§ **Directions**
Show every line of the data that contains the string "black".

§ **Records for this task**
***
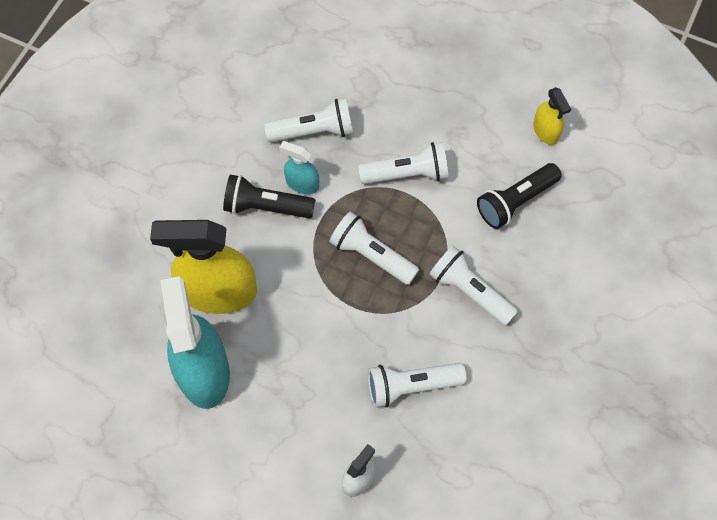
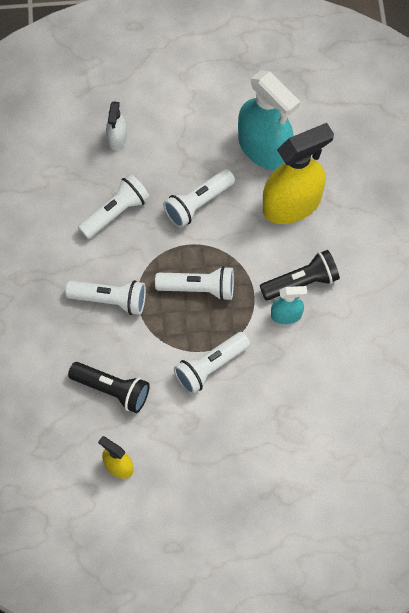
camera: 150 degrees right, 0 degrees up
(314, 131) = (306, 362): white flashlight -> white flashlight (198, 203)
(515, 201) = (112, 390): black flashlight -> black flashlight turned 90 degrees clockwise

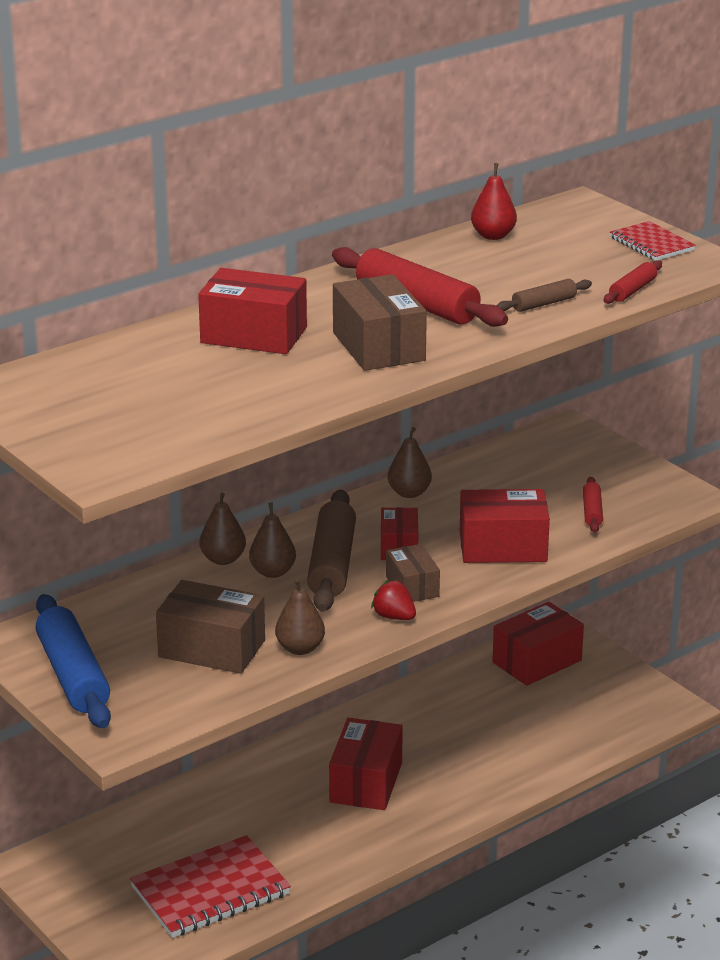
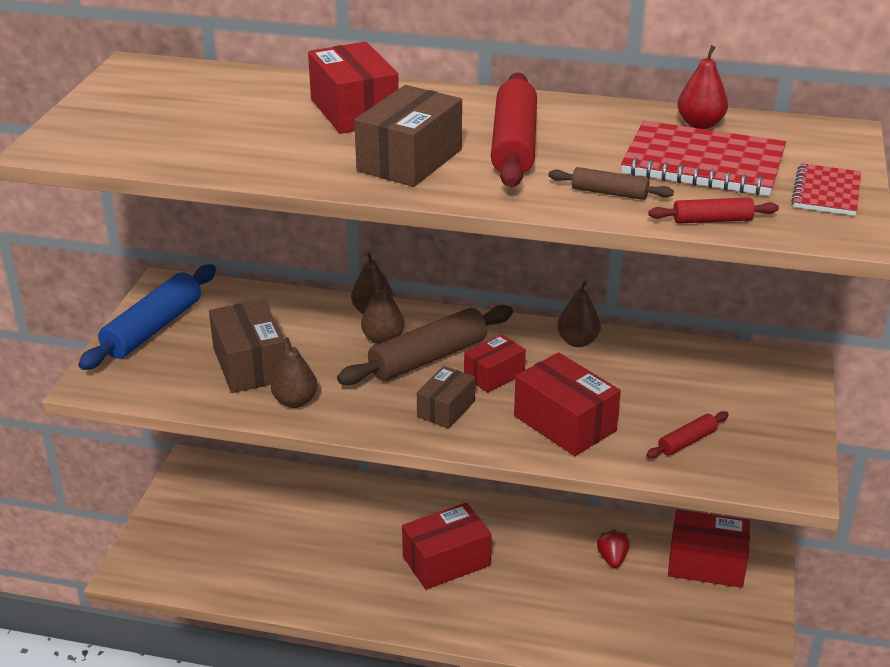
camera: 50 degrees right, 5 degrees up
(210, 891) = (245, 558): red notebook -> red notebook (703, 163)
(394, 617) = (392, 422): red strawberry -> red strawberry (612, 559)

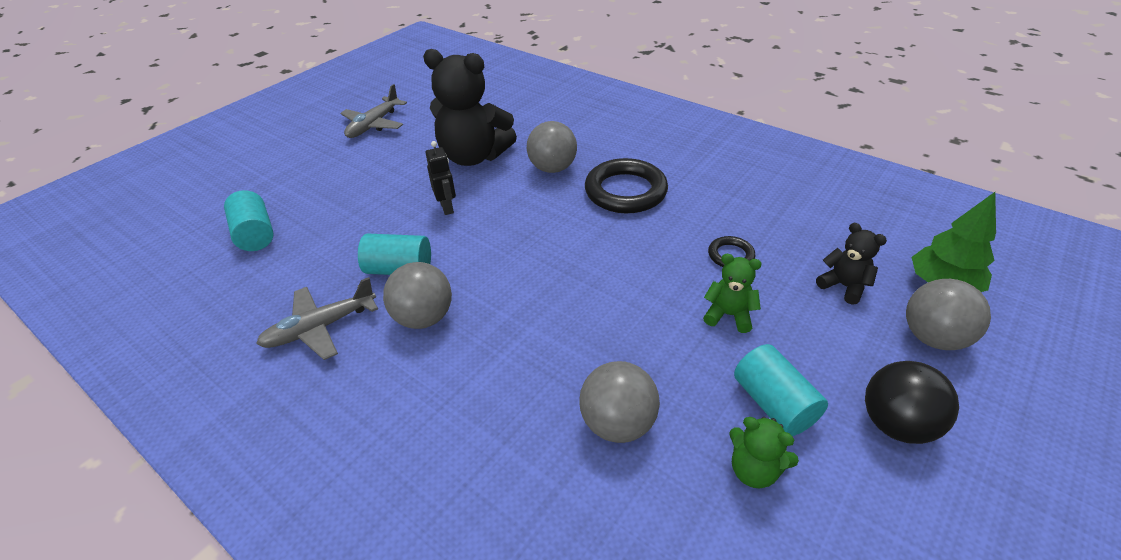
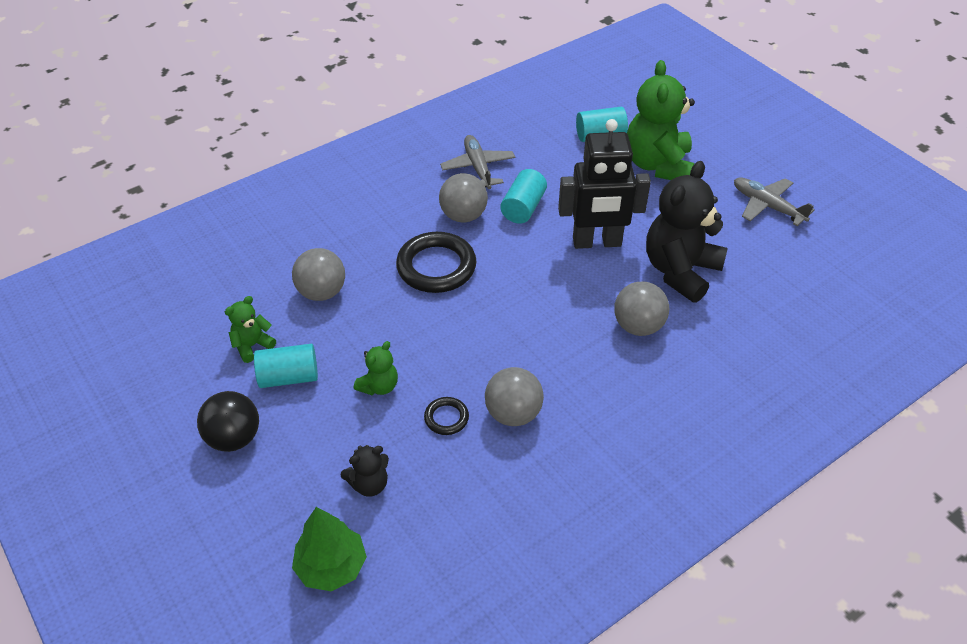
camera: 105 degrees right, 5 degrees up
(313, 188) = (658, 165): none -> green teddy bear
(447, 207) = (597, 242): black robot -> black robot, size x2.12
(625, 191) = (576, 372): black ring -> black ring (436, 267)
(933, 337) = (284, 514): grey ball -> grey ball (513, 414)

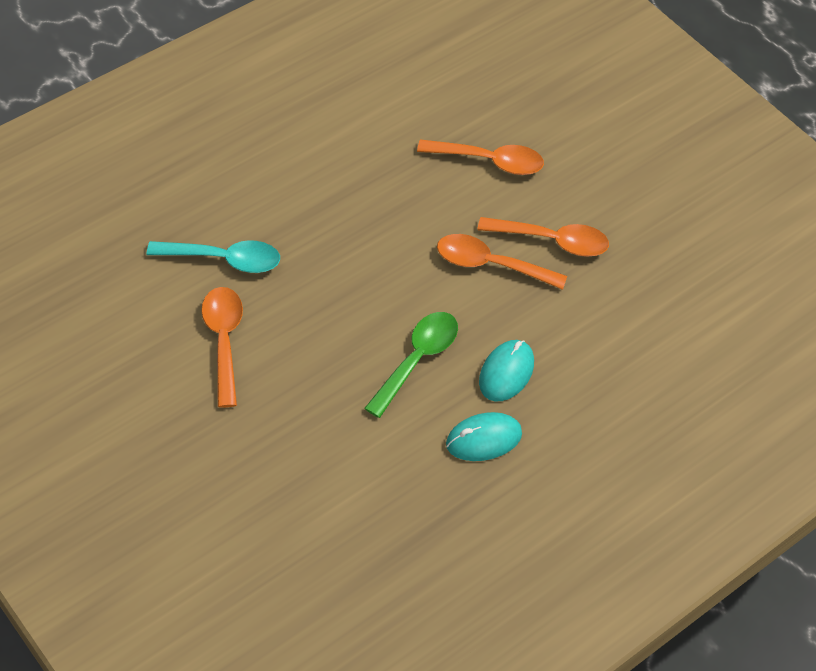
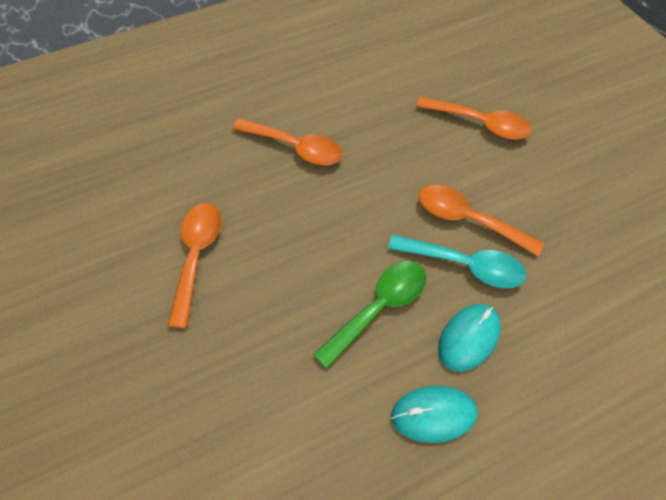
camera: 15 degrees right, 5 degrees up
(224, 259) = (222, 178): turquoise spoon -> turquoise spoon (464, 265)
(552, 241) = (531, 205): orange spoon -> orange spoon (295, 147)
***
§ **Output of the exercise**
(515, 201) = (112, 390): black flashlight -> black flashlight turned 90 degrees clockwise
(447, 207) = (597, 242): black robot -> black robot, size x2.12
(625, 191) = (576, 372): black ring -> black ring (436, 267)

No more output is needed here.